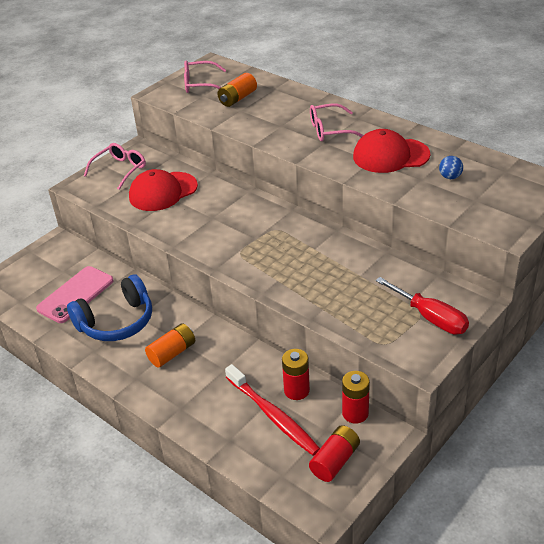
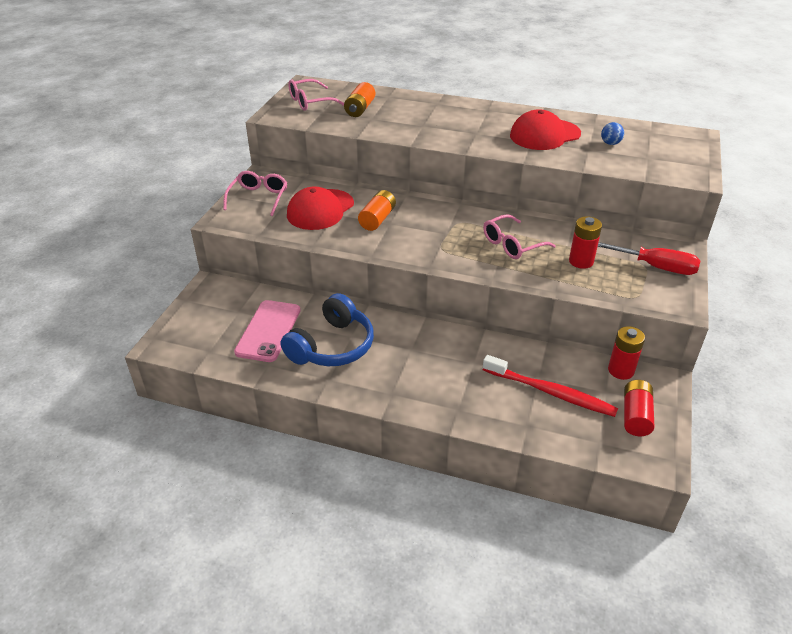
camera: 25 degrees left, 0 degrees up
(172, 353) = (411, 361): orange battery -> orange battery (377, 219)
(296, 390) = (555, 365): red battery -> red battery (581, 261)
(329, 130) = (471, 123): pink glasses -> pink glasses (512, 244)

──────────

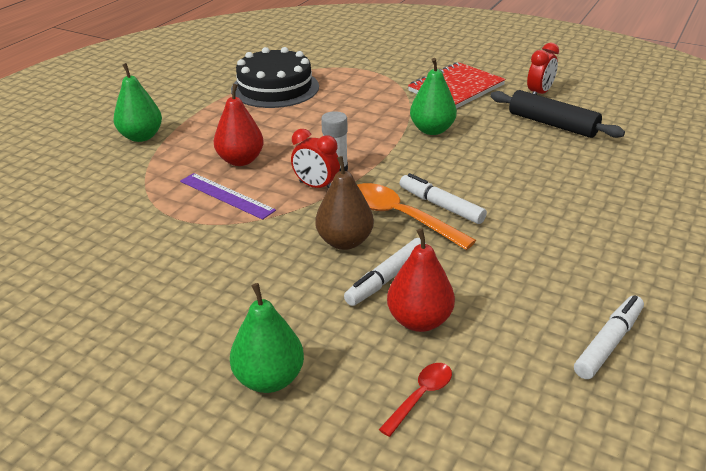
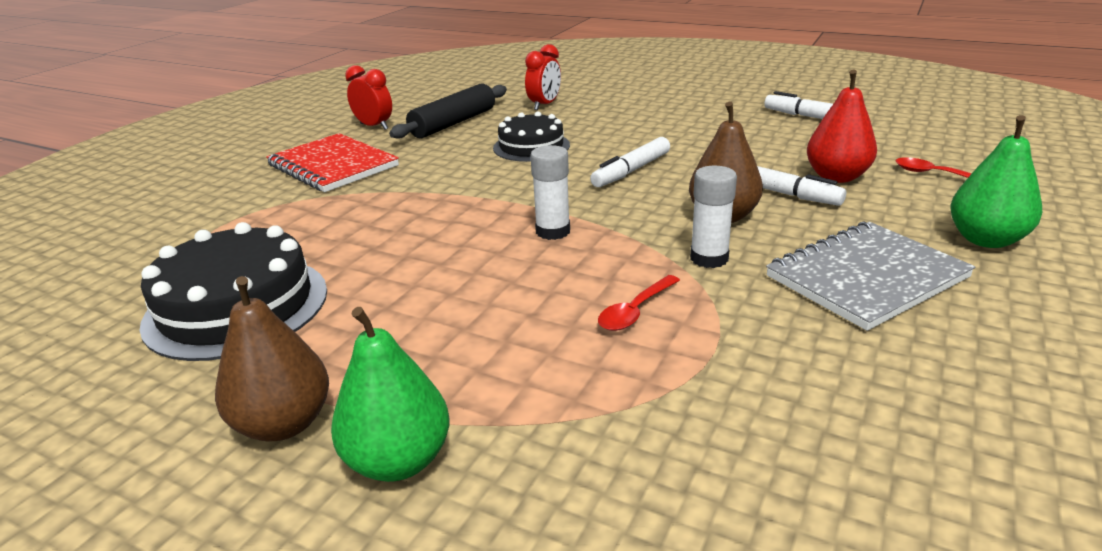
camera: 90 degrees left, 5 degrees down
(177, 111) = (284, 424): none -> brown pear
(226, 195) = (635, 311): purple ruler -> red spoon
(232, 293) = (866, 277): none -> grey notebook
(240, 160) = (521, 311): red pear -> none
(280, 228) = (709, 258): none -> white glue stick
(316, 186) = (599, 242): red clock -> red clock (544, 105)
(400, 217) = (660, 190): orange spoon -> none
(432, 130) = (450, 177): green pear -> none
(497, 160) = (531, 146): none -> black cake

──────────

• What you have to do
Please copy, exactly as written, every line in the listing above from the line with "camera: 90 degrees left, 5 degrees down" up to and including the line with "(497, 160) = (531, 146): none -> black cake".

• Finished task
camera: 90 degrees left, 5 degrees down
(177, 111) = (284, 424): none -> brown pear
(226, 195) = (635, 311): purple ruler -> red spoon
(232, 293) = (866, 277): none -> grey notebook
(240, 160) = (521, 311): red pear -> none
(280, 228) = (709, 258): none -> white glue stick
(316, 186) = (599, 242): red clock -> red clock (544, 105)
(400, 217) = (660, 190): orange spoon -> none
(432, 130) = (450, 177): green pear -> none
(497, 160) = (531, 146): none -> black cake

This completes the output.